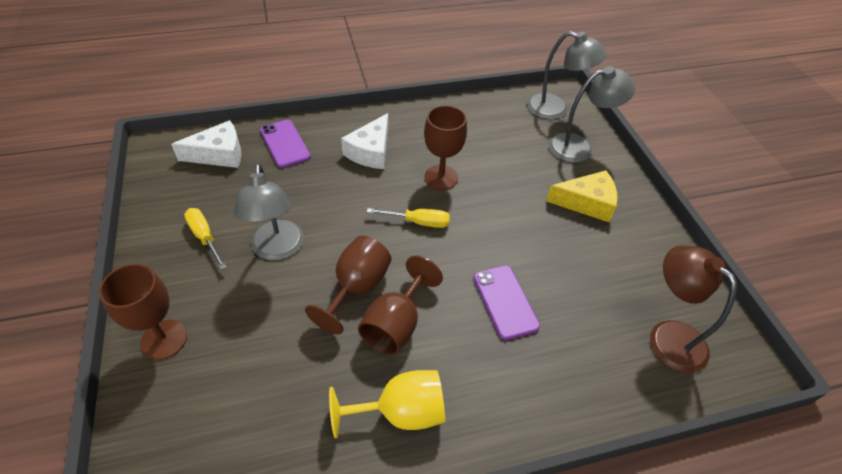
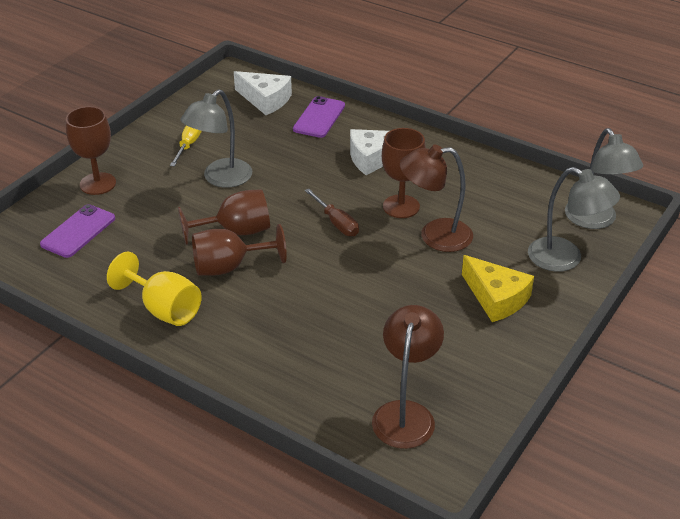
camera: 50 degrees right, 10 degrees down
(418, 222) = (336, 223): yellow screwdriver -> brown screwdriver
(492, 184) = (435, 236): none -> brown lamp
(505, 301) = (319, 307): purple phone -> purple phone (78, 231)

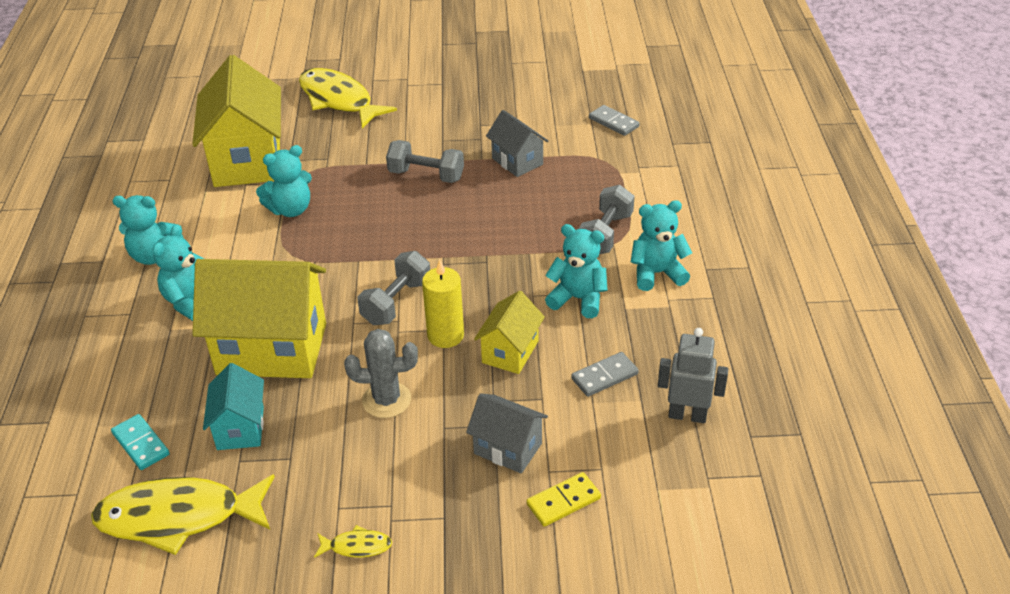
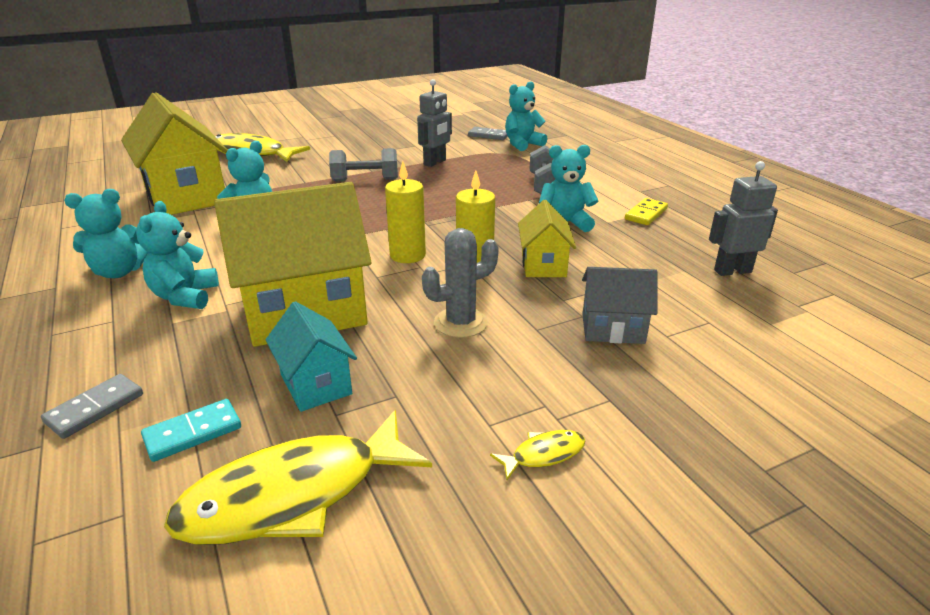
camera: 25 degrees left, 10 degrees down
(140, 444) = (193, 433): turquoise domino -> turquoise domino turned 60 degrees counterclockwise
(396, 302) = (407, 255): grey dumbbell -> yellow candle
(517, 161) = (435, 162): grey house -> grey robot
(563, 501) = (706, 354): yellow domino -> yellow domino (646, 214)
(604, 376) = (639, 263): grey domino -> grey domino (95, 408)
(657, 273) = (608, 199): turquoise teddy bear -> turquoise teddy bear (522, 144)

**YOUR INSTRUCTIONS**
Write the material out again exactly. Skip each picture.

**THE ANSWER**
camera: 50 degrees right, 10 degrees down
(418, 222) = (336, 223): yellow screwdriver -> brown screwdriver
(492, 184) = (435, 236): none -> brown lamp
(505, 301) = (319, 307): purple phone -> purple phone (78, 231)

camera: 25 degrees left, 10 degrees down
(140, 444) = (193, 433): turquoise domino -> turquoise domino turned 60 degrees counterclockwise
(396, 302) = (407, 255): grey dumbbell -> yellow candle
(517, 161) = (435, 162): grey house -> grey robot
(563, 501) = (706, 354): yellow domino -> yellow domino (646, 214)
(604, 376) = (639, 263): grey domino -> grey domino (95, 408)
(657, 273) = (608, 199): turquoise teddy bear -> turquoise teddy bear (522, 144)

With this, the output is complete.